(Change detection outputs)

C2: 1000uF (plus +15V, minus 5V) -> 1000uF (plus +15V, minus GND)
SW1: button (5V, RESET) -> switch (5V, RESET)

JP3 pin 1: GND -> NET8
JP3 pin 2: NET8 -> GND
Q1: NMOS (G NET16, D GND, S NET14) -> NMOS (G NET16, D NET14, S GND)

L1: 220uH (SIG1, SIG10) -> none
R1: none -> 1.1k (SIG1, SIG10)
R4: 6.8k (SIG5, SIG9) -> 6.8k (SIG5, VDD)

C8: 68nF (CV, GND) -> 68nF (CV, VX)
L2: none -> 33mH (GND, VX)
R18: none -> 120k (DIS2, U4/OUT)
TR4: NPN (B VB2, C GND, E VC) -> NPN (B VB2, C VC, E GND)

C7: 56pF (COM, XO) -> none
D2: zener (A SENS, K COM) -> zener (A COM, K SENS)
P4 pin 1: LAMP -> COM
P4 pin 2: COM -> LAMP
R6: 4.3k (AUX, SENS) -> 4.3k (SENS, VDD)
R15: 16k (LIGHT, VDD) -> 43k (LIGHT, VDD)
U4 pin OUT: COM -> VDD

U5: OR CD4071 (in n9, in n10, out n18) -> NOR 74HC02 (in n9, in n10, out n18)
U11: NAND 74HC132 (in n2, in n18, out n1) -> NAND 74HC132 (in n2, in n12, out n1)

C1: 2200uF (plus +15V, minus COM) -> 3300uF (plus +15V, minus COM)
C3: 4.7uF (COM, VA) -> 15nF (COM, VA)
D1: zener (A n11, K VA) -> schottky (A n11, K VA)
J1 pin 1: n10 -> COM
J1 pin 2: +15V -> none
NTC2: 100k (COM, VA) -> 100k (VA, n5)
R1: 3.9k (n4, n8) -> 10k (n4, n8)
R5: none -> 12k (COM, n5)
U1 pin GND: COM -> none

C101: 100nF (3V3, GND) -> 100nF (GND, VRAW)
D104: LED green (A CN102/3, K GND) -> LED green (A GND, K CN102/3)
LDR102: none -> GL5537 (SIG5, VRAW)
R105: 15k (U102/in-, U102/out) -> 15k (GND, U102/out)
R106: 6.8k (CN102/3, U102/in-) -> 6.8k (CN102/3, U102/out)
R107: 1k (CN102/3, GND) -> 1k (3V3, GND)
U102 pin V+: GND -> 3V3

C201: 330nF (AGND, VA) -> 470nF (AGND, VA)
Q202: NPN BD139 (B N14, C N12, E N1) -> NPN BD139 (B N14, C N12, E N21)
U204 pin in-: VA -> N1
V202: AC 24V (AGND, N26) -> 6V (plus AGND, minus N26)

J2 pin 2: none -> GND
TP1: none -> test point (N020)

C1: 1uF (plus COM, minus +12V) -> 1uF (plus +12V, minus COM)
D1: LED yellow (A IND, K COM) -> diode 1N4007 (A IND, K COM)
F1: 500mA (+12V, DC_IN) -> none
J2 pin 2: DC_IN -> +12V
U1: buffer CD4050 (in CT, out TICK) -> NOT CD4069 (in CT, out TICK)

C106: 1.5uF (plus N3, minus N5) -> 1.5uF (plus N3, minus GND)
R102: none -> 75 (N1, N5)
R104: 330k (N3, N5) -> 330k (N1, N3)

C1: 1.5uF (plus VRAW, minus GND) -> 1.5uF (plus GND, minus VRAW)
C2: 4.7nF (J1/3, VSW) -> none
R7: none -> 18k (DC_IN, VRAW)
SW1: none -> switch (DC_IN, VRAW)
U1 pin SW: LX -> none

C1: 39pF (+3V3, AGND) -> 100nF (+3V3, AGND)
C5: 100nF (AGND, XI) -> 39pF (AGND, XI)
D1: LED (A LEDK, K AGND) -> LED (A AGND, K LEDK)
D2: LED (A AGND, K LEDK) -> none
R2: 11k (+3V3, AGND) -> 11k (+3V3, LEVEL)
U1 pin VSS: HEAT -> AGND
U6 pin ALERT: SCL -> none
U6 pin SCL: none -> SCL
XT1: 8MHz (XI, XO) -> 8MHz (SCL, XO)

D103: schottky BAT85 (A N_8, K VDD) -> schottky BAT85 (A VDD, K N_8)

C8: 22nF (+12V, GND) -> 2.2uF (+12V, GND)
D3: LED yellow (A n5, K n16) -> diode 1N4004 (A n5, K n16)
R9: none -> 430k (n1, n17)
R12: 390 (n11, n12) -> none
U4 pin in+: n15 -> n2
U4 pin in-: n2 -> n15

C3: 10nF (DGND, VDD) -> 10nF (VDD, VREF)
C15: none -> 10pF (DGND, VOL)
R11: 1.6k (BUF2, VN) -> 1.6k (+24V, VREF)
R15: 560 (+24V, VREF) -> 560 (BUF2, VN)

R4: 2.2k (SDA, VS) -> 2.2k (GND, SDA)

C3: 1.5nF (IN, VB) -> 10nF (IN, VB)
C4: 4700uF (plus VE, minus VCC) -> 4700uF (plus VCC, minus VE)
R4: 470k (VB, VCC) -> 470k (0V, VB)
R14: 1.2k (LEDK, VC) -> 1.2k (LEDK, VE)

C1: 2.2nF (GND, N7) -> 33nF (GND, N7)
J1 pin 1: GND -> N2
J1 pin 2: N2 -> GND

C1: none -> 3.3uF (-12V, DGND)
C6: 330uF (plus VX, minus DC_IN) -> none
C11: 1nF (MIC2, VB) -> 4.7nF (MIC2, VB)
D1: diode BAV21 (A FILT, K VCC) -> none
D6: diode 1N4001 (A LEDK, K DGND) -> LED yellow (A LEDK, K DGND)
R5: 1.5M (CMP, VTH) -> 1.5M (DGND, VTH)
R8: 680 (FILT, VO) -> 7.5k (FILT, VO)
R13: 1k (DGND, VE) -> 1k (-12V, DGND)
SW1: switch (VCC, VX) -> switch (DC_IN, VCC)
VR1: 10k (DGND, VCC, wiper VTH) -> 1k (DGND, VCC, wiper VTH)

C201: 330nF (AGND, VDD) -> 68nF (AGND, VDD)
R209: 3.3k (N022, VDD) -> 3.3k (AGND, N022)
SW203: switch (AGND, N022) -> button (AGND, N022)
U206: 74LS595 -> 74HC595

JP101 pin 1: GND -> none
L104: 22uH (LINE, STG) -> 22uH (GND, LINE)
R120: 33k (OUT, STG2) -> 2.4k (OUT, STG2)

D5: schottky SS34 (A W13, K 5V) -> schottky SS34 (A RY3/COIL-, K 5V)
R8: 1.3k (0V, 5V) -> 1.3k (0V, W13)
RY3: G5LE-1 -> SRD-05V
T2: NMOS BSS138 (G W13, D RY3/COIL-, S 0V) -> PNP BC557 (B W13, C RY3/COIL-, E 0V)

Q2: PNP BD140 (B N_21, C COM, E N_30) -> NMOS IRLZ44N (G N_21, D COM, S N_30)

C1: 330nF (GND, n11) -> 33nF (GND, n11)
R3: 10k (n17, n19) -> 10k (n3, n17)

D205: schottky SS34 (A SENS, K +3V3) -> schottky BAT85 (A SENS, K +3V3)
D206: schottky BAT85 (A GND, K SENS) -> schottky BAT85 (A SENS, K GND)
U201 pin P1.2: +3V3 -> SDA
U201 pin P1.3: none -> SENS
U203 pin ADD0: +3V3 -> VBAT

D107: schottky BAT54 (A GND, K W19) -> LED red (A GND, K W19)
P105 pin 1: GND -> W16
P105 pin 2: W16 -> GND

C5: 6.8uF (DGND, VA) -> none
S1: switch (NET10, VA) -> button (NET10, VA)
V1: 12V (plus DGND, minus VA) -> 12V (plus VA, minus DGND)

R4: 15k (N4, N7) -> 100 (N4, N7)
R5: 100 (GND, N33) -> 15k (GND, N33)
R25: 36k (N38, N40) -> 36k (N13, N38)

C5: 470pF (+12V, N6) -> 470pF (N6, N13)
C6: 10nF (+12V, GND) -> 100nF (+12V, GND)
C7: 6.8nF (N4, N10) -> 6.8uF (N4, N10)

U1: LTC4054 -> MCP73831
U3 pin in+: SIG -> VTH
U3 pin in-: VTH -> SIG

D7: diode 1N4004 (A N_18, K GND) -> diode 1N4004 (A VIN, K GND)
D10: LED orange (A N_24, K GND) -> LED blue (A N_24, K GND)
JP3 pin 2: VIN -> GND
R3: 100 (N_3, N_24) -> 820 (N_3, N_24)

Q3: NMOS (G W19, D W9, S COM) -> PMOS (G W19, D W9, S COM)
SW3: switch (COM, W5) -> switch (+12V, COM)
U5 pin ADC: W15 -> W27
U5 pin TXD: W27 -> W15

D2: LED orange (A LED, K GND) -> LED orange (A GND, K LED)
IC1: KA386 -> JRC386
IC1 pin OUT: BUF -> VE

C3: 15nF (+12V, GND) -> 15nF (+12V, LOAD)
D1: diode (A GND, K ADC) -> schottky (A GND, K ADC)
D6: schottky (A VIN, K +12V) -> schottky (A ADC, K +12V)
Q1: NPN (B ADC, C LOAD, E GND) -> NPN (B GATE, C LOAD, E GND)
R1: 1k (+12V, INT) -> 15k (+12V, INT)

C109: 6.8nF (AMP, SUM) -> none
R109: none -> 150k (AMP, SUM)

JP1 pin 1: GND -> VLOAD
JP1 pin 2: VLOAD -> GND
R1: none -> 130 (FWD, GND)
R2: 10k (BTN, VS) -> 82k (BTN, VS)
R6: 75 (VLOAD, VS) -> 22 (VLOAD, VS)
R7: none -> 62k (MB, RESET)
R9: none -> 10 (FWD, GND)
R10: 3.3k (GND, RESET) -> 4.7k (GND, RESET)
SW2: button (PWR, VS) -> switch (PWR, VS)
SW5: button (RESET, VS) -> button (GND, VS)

### Exercise brief
Go back to the data above and please quote exactly, and only, the lines from the line with "R1: none -> 130 (FWD, GND)" through its last line.

### Output of the task
R1: none -> 130 (FWD, GND)
R2: 10k (BTN, VS) -> 82k (BTN, VS)
R6: 75 (VLOAD, VS) -> 22 (VLOAD, VS)
R7: none -> 62k (MB, RESET)
R9: none -> 10 (FWD, GND)
R10: 3.3k (GND, RESET) -> 4.7k (GND, RESET)
SW2: button (PWR, VS) -> switch (PWR, VS)
SW5: button (RESET, VS) -> button (GND, VS)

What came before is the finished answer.